[Difference listings]
►

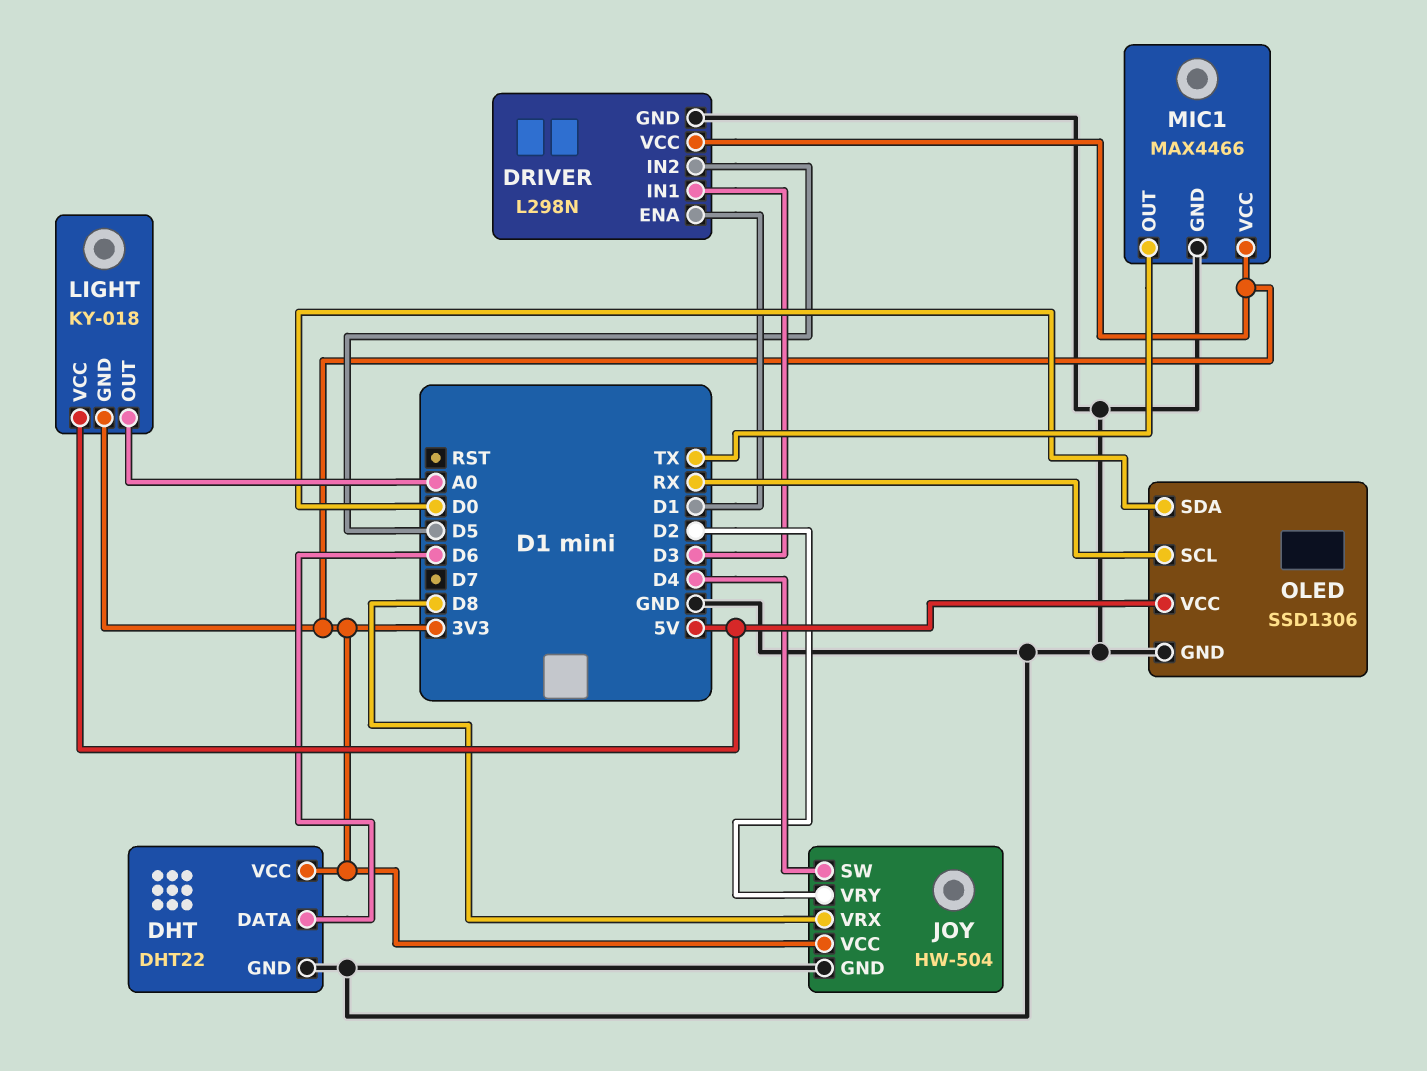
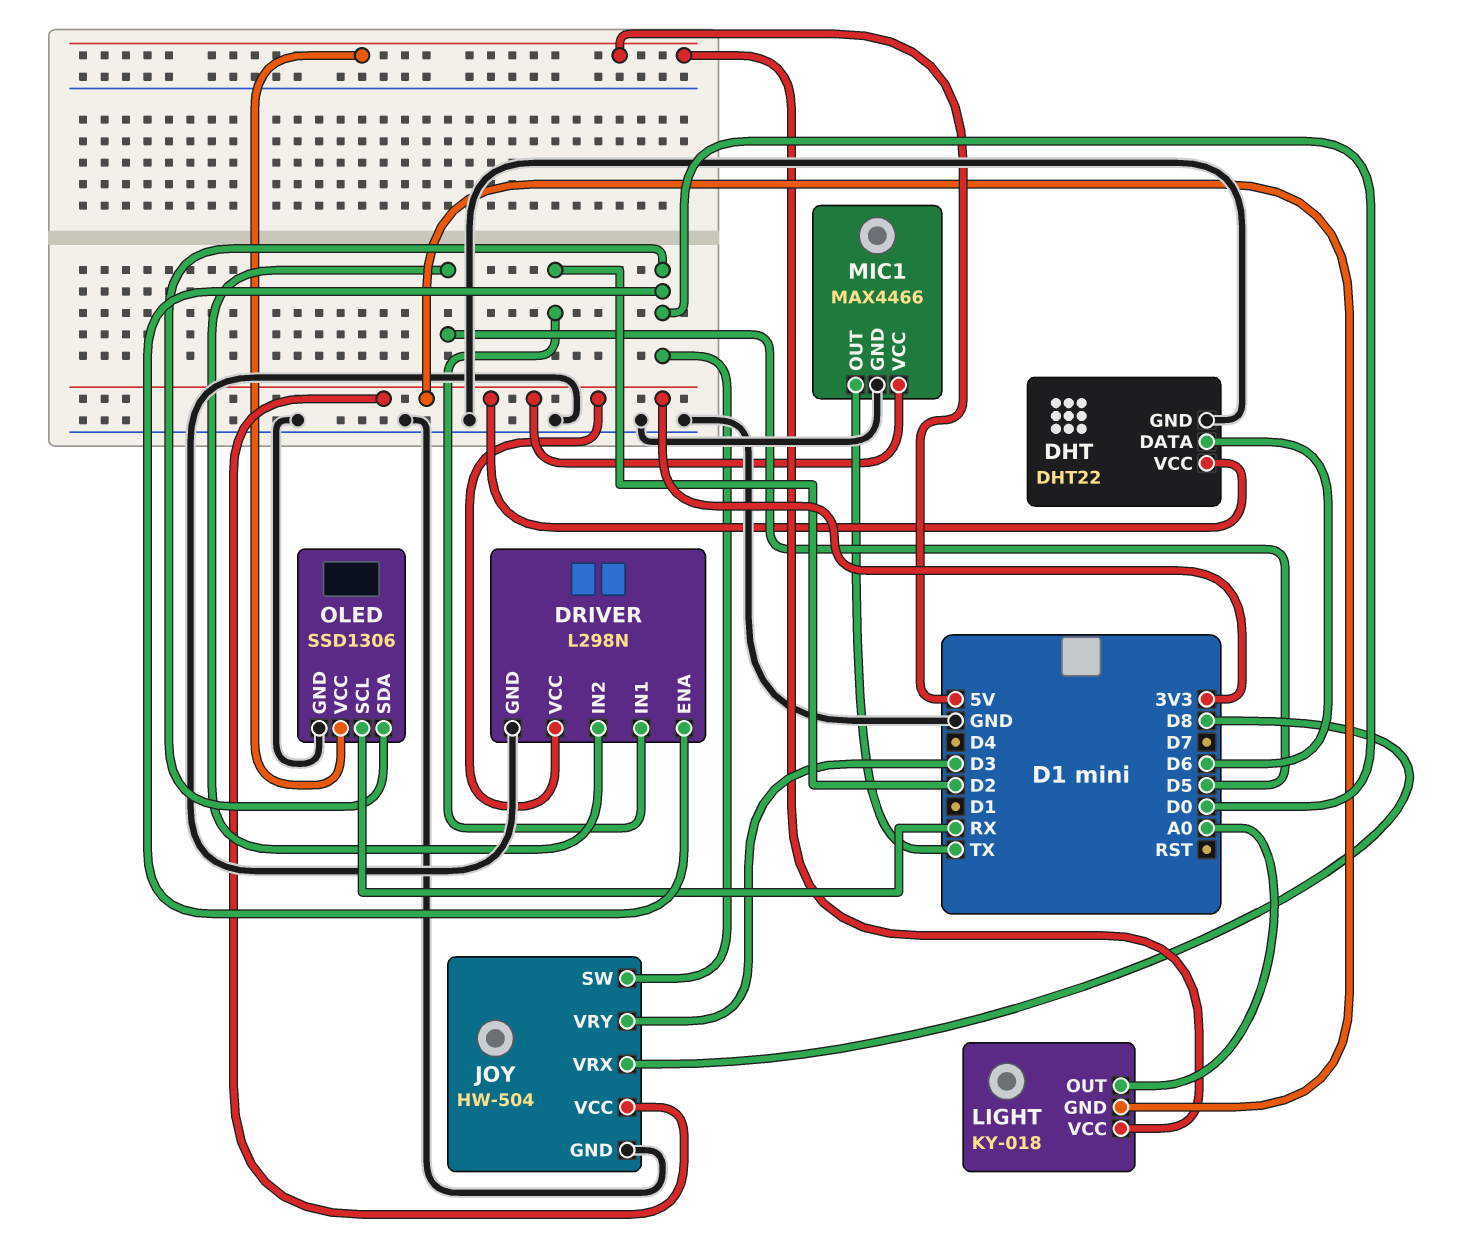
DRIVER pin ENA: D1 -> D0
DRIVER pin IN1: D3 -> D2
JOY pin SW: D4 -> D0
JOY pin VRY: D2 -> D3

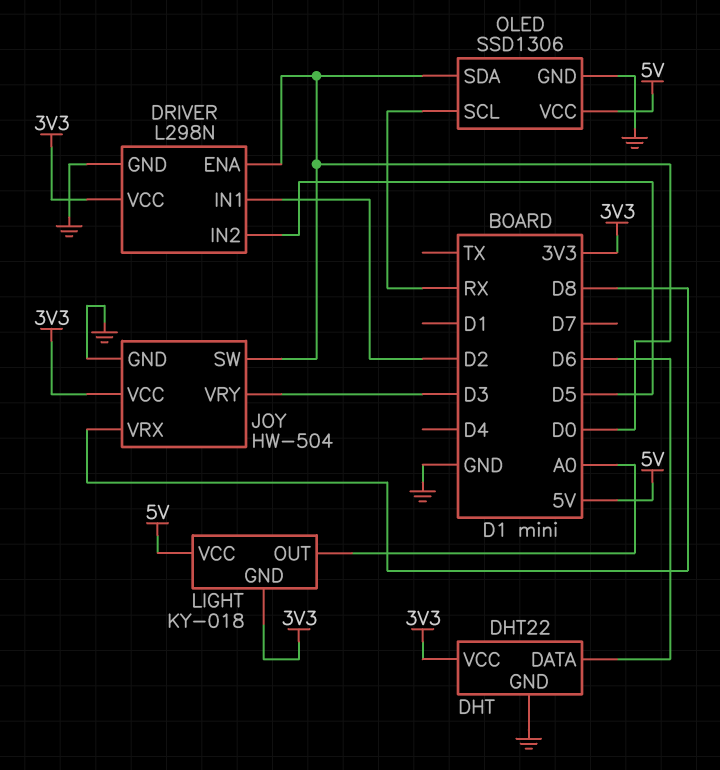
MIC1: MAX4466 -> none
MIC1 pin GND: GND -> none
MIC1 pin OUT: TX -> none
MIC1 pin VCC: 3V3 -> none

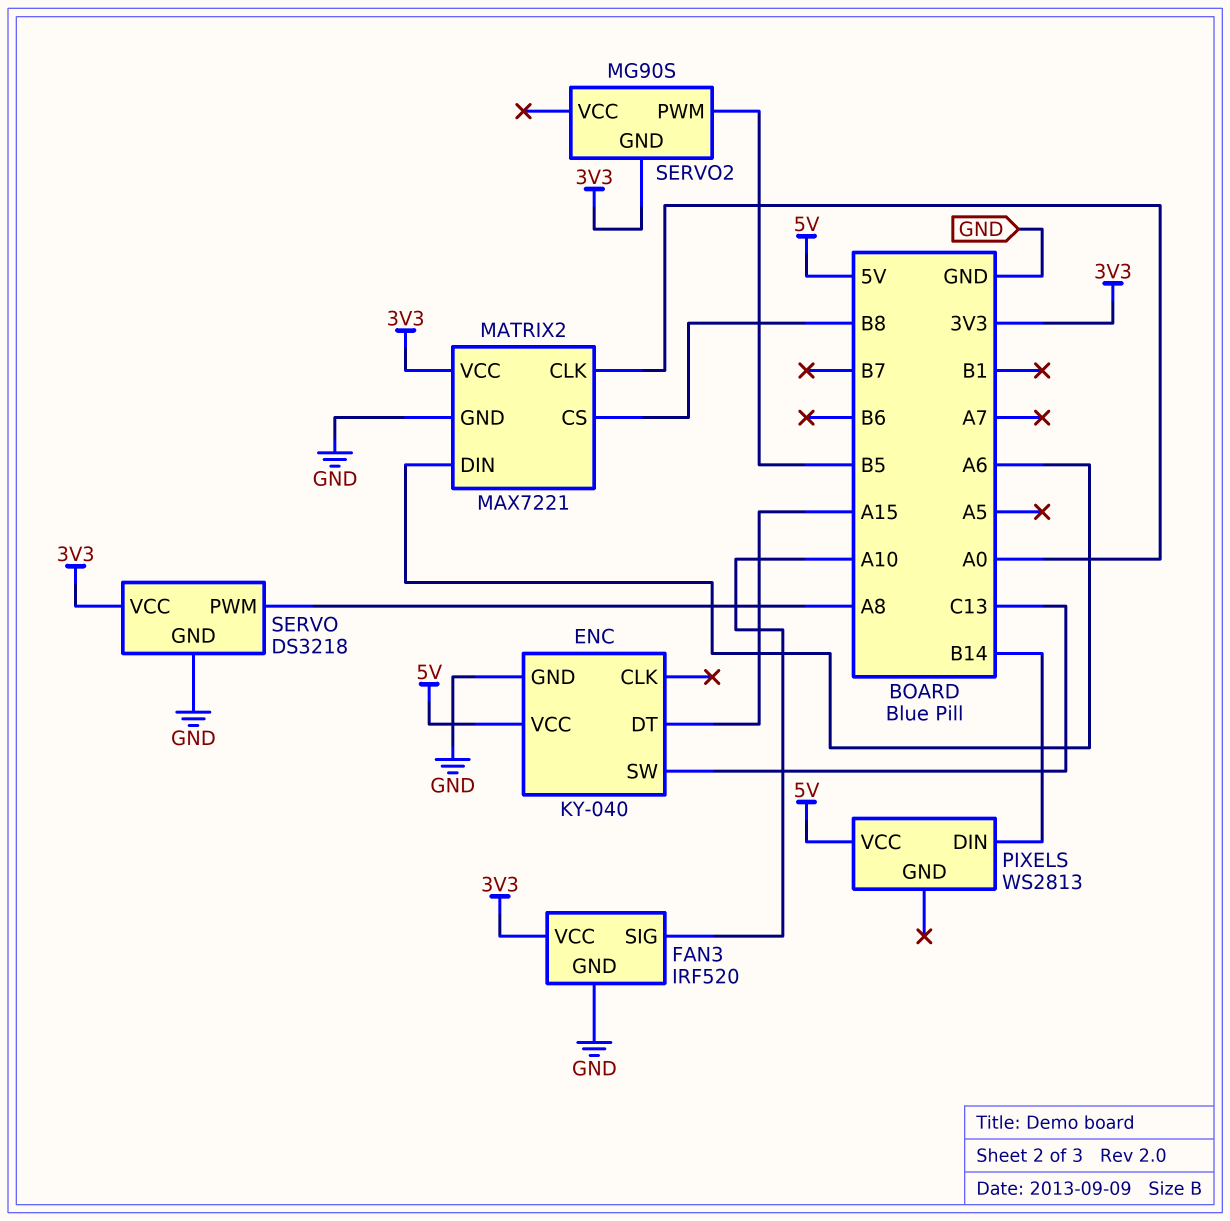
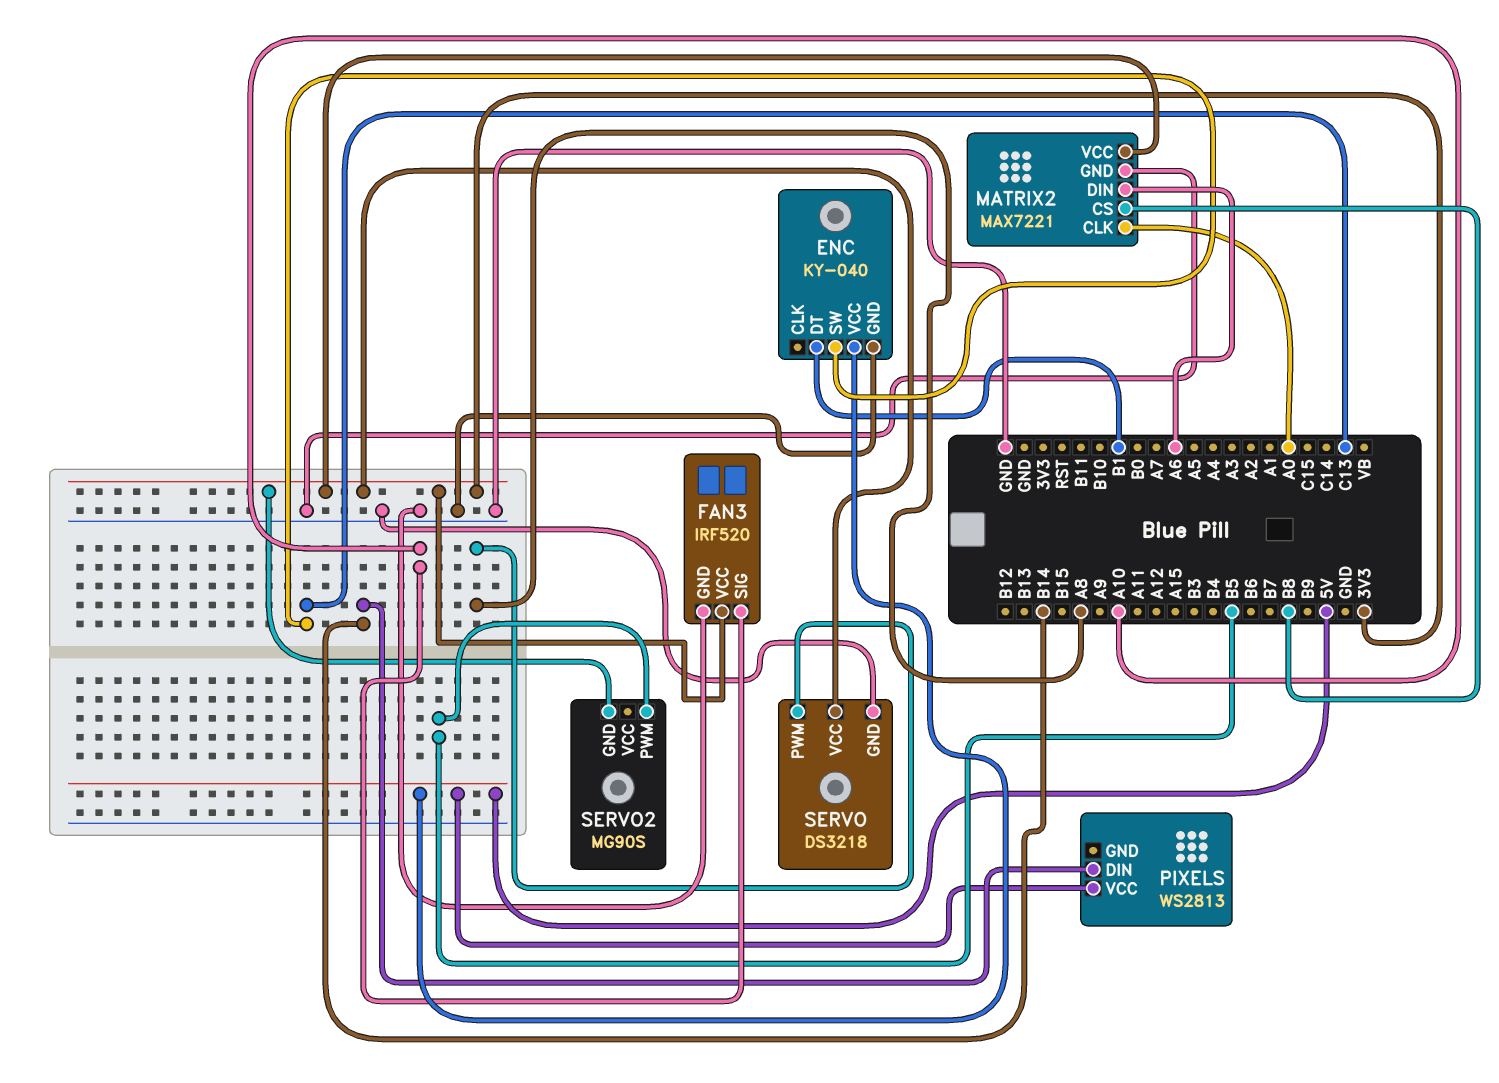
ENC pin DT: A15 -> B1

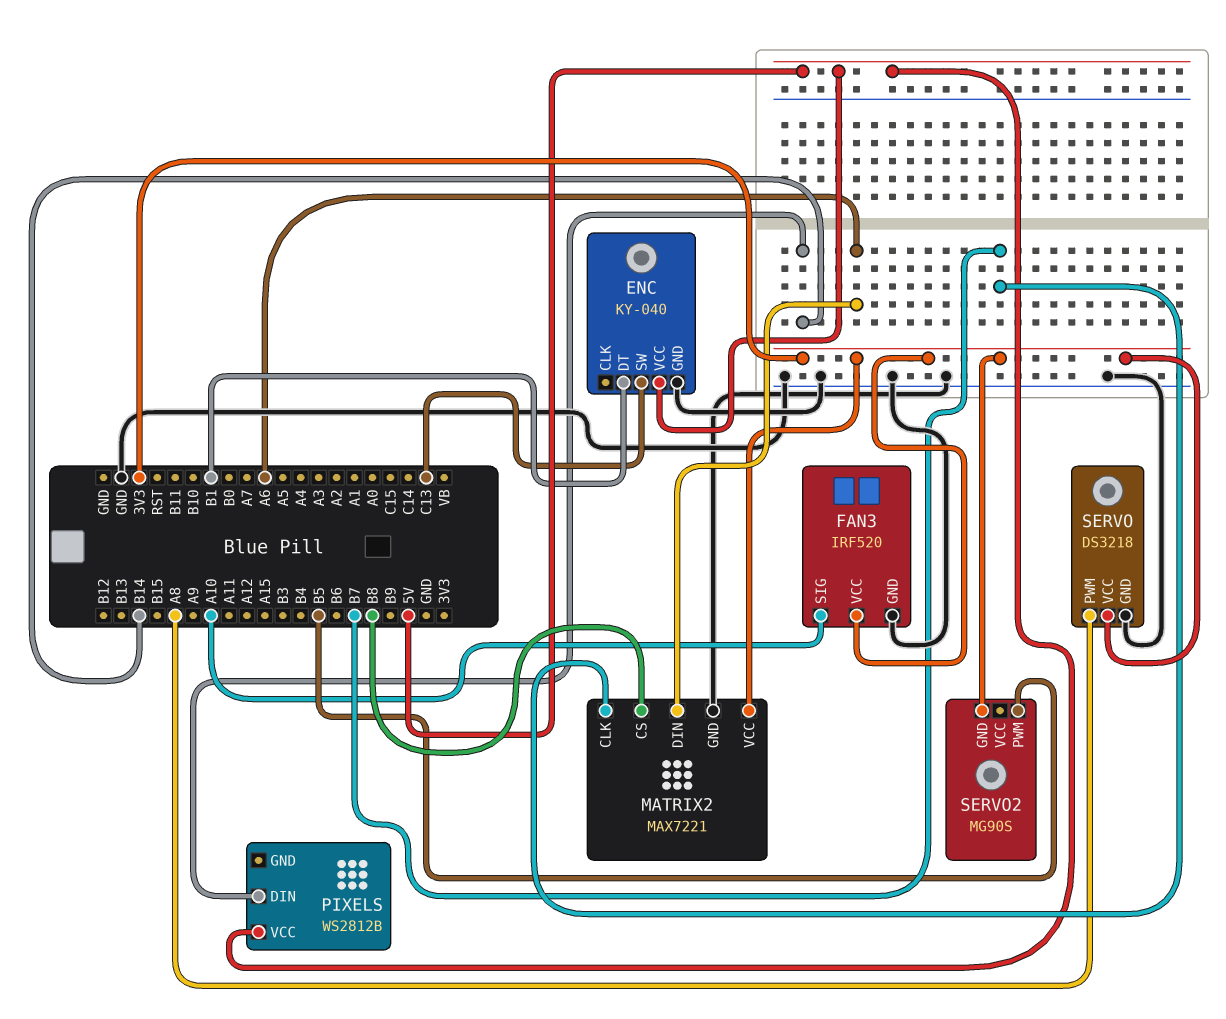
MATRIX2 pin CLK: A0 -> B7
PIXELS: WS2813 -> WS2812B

◄

- What is needed
Filter the entries down to the lines that hold "DRIVER". Copy those lines.

- Exercise output
DRIVER pin ENA: D1 -> D0
DRIVER pin IN1: D3 -> D2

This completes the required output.